> Prompt
Using the records that appear below, write out exactly the lines from the one with "U2: buffer CD4050" through the one with "D103: diode US1M", keeping both end lines.

☆ ☆ ☆ ☆

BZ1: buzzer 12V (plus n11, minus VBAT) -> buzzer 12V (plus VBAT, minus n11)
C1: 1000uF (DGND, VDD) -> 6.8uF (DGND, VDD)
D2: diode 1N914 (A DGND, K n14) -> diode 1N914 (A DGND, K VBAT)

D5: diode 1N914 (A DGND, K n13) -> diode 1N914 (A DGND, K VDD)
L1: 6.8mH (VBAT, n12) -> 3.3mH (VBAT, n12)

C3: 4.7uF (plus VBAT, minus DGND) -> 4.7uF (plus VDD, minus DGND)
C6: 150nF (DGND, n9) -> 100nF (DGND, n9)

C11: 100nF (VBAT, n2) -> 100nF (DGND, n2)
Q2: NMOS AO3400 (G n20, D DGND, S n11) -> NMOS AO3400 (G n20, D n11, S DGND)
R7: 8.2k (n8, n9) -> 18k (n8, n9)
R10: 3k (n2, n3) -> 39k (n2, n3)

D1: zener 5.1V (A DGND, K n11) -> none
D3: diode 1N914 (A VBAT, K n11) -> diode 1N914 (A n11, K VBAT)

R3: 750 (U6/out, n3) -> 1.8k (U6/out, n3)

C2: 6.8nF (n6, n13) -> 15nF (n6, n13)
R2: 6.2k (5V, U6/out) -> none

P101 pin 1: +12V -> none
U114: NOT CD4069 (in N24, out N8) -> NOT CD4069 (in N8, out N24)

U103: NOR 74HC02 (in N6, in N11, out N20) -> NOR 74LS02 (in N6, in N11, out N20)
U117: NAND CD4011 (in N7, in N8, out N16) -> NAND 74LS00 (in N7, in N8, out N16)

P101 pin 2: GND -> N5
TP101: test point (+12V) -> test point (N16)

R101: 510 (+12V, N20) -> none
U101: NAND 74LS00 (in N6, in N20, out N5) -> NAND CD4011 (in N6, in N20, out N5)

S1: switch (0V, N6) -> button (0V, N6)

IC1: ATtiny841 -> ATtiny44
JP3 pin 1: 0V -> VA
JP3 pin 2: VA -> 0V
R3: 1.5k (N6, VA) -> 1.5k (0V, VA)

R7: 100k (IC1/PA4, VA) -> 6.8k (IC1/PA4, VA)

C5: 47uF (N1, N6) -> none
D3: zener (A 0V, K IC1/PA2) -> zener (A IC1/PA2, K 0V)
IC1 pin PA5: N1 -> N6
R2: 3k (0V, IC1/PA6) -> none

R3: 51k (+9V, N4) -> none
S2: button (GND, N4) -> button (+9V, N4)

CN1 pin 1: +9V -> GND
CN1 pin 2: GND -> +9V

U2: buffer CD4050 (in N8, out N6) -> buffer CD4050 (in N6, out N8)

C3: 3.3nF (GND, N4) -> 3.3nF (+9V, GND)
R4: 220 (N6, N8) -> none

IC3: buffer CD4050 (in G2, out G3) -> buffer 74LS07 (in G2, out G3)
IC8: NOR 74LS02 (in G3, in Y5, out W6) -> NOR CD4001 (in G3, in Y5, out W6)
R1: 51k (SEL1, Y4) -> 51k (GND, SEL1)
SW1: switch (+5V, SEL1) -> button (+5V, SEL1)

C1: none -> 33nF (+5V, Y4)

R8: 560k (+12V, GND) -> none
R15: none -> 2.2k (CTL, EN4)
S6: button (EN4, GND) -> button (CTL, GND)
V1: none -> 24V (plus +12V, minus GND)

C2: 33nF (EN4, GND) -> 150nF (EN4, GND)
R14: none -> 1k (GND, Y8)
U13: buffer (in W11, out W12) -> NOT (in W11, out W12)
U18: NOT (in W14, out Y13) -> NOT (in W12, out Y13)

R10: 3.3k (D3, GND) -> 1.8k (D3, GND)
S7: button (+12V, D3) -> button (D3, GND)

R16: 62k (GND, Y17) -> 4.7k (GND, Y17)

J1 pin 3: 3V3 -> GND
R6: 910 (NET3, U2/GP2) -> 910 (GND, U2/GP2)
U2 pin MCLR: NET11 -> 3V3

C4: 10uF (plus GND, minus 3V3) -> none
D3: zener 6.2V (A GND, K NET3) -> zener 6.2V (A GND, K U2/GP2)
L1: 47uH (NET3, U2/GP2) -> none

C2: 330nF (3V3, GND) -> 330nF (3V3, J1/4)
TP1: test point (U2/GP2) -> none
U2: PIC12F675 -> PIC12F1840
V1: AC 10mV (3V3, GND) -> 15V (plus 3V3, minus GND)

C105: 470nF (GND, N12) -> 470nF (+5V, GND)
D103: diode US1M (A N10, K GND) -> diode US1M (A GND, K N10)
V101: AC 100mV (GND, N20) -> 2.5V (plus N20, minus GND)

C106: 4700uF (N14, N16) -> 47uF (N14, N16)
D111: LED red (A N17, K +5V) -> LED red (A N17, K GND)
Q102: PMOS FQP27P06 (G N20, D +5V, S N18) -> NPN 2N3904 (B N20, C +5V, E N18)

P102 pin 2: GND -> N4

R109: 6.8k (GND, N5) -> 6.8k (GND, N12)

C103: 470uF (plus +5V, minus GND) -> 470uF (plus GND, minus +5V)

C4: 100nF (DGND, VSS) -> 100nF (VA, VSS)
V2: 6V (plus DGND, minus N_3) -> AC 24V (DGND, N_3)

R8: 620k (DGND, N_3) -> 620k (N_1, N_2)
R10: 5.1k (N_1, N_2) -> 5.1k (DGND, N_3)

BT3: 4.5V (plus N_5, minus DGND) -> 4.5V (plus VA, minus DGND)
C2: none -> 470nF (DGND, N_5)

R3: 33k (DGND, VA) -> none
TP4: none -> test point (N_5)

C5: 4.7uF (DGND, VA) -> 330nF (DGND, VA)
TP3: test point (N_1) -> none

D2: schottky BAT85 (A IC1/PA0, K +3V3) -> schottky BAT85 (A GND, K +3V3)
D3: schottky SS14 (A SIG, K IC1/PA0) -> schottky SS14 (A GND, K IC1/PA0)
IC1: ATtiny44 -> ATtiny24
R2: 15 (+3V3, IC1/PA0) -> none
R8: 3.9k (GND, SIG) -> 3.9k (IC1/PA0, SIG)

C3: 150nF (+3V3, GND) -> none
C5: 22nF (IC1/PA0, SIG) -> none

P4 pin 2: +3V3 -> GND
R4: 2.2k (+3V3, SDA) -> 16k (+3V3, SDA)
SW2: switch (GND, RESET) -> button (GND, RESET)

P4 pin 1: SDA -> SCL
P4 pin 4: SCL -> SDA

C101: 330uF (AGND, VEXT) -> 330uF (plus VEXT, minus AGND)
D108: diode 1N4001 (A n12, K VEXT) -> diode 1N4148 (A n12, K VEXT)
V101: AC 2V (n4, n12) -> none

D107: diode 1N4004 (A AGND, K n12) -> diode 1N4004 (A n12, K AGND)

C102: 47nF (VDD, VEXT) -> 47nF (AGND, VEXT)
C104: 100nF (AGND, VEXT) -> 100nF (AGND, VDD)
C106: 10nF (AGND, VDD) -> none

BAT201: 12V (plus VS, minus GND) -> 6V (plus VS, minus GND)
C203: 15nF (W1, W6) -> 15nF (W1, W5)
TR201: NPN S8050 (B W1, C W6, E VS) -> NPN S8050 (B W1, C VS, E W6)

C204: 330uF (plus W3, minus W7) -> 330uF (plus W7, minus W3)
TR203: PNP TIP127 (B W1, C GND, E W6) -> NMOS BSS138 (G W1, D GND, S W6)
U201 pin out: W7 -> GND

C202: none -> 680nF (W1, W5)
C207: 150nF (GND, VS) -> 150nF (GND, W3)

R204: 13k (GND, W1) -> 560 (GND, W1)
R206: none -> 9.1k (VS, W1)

☆ ☆ ☆ ☆

> Response to the exercise
U2: buffer CD4050 (in N8, out N6) -> buffer CD4050 (in N6, out N8)

C3: 3.3nF (GND, N4) -> 3.3nF (+9V, GND)
R4: 220 (N6, N8) -> none

IC3: buffer CD4050 (in G2, out G3) -> buffer 74LS07 (in G2, out G3)
IC8: NOR 74LS02 (in G3, in Y5, out W6) -> NOR CD4001 (in G3, in Y5, out W6)
R1: 51k (SEL1, Y4) -> 51k (GND, SEL1)
SW1: switch (+5V, SEL1) -> button (+5V, SEL1)

C1: none -> 33nF (+5V, Y4)

R8: 560k (+12V, GND) -> none
R15: none -> 2.2k (CTL, EN4)
S6: button (EN4, GND) -> button (CTL, GND)
V1: none -> 24V (plus +12V, minus GND)

C2: 33nF (EN4, GND) -> 150nF (EN4, GND)
R14: none -> 1k (GND, Y8)
U13: buffer (in W11, out W12) -> NOT (in W11, out W12)
U18: NOT (in W14, out Y13) -> NOT (in W12, out Y13)

R10: 3.3k (D3, GND) -> 1.8k (D3, GND)
S7: button (+12V, D3) -> button (D3, GND)

R16: 62k (GND, Y17) -> 4.7k (GND, Y17)

J1 pin 3: 3V3 -> GND
R6: 910 (NET3, U2/GP2) -> 910 (GND, U2/GP2)
U2 pin MCLR: NET11 -> 3V3

C4: 10uF (plus GND, minus 3V3) -> none
D3: zener 6.2V (A GND, K NET3) -> zener 6.2V (A GND, K U2/GP2)
L1: 47uH (NET3, U2/GP2) -> none

C2: 330nF (3V3, GND) -> 330nF (3V3, J1/4)
TP1: test point (U2/GP2) -> none
U2: PIC12F675 -> PIC12F1840
V1: AC 10mV (3V3, GND) -> 15V (plus 3V3, minus GND)

C105: 470nF (GND, N12) -> 470nF (+5V, GND)
D103: diode US1M (A N10, K GND) -> diode US1M (A GND, K N10)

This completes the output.